• _WHAT YOU ARE ASKED TO DO_:
Starting with the line that contains "BZ201: buzzer 5V" and stopping after the line that contains "U204 pin GND: GND -> VDD", return each line below exactly as written, with no others.

(SUPPLIED DATA begins)

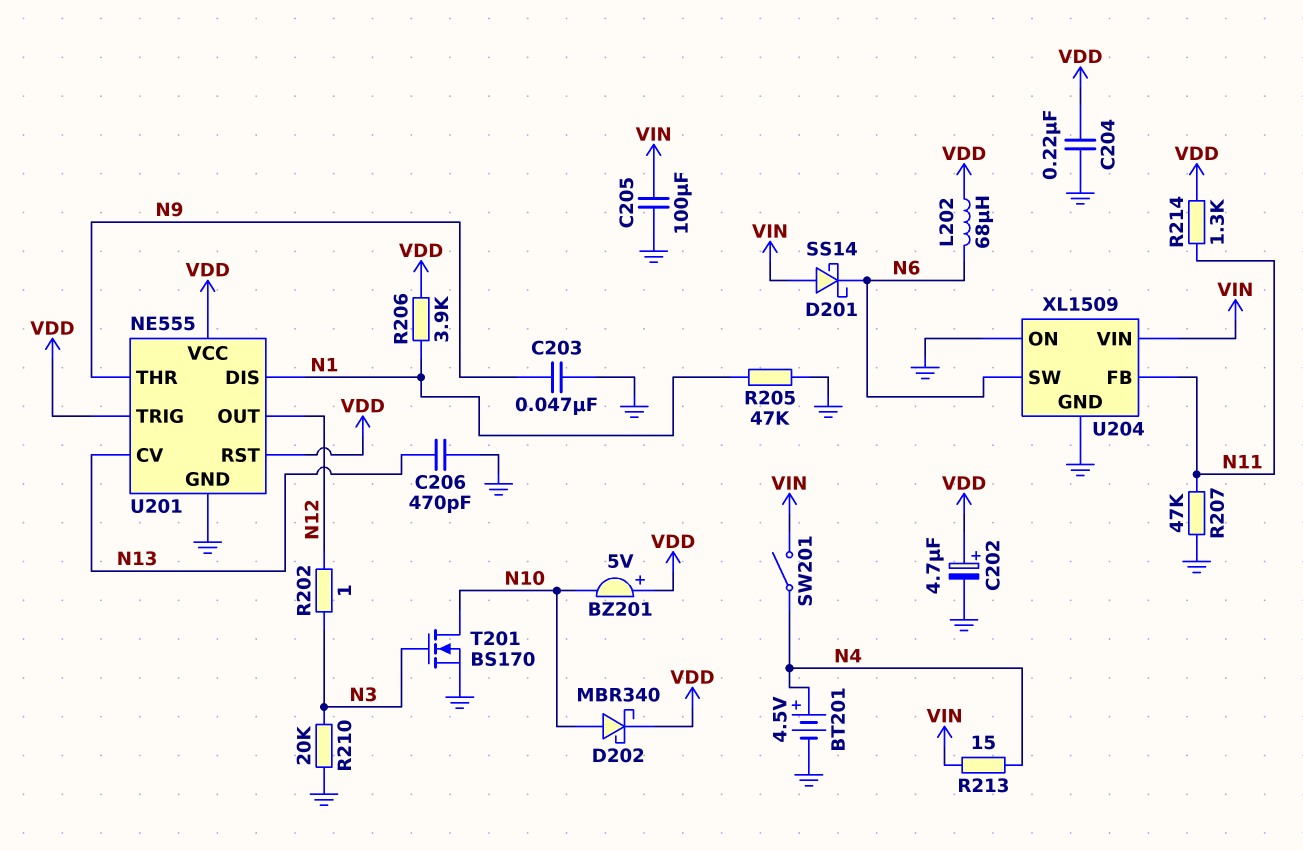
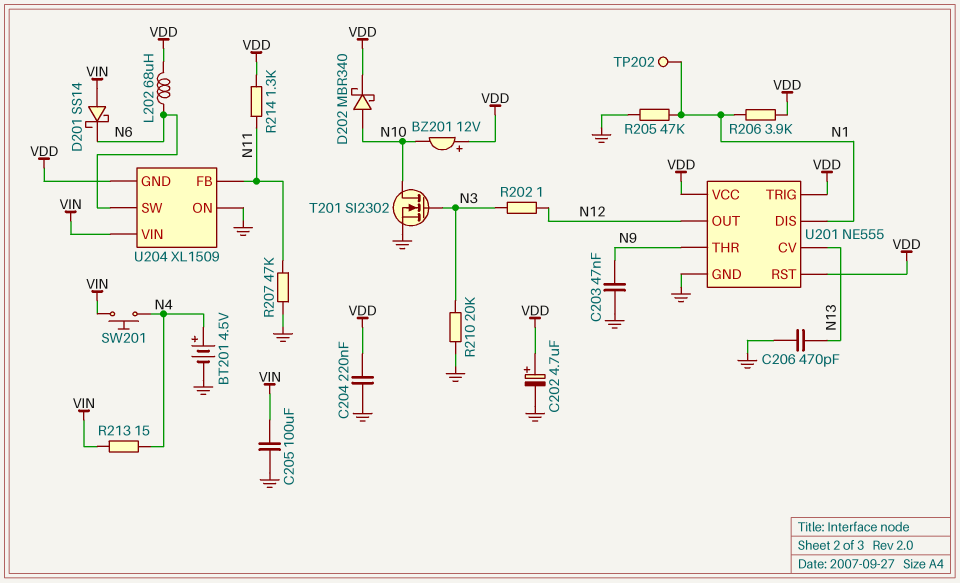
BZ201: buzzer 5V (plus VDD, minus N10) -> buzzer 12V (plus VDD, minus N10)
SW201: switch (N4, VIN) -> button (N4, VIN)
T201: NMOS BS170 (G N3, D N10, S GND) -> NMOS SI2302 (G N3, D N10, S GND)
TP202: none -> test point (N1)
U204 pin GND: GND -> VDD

(SUPPLIED DATA ends)
(SUPPLIED DATA begins)

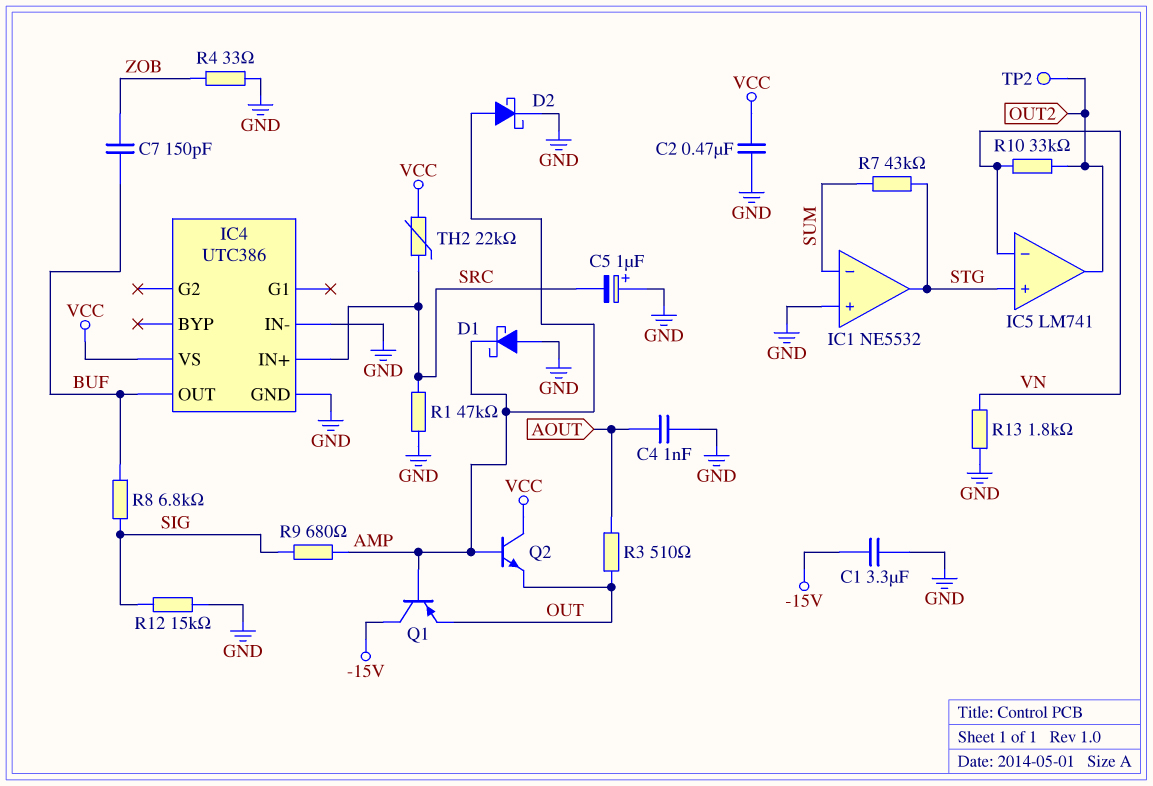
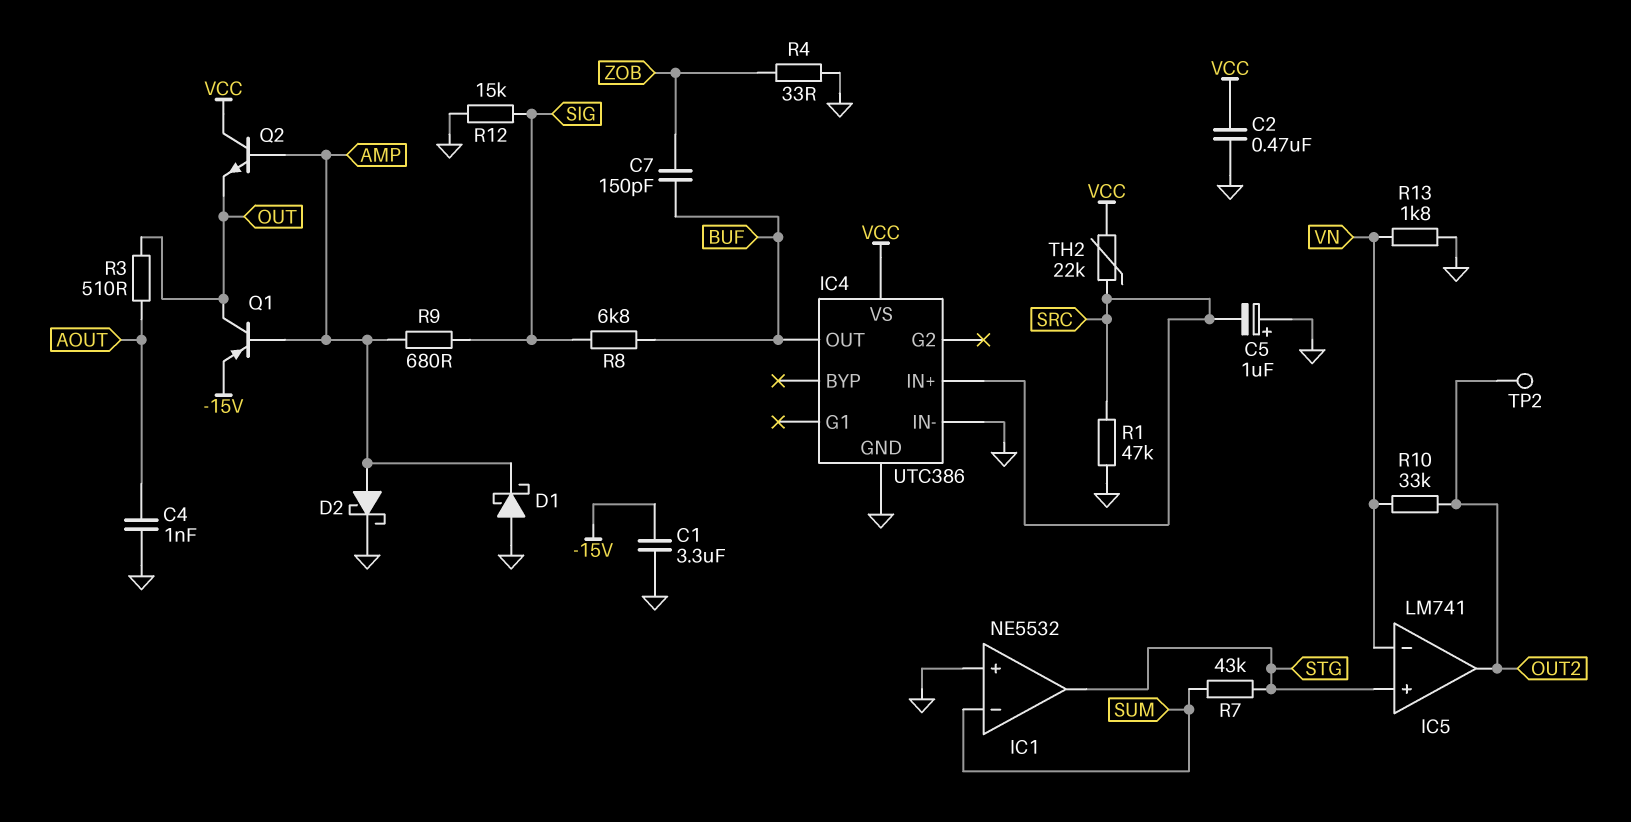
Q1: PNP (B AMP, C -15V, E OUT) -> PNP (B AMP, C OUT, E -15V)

(SUPPLIED DATA ends)
(SUPPLIED DATA begins)

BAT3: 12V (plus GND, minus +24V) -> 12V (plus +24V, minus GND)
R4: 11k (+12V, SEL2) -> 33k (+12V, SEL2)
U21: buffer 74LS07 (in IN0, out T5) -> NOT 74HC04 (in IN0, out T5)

(SUPPLIED DATA ends)

• _RESPONSE_:
BZ201: buzzer 5V (plus VDD, minus N10) -> buzzer 12V (plus VDD, minus N10)
SW201: switch (N4, VIN) -> button (N4, VIN)
T201: NMOS BS170 (G N3, D N10, S GND) -> NMOS SI2302 (G N3, D N10, S GND)
TP202: none -> test point (N1)
U204 pin GND: GND -> VDD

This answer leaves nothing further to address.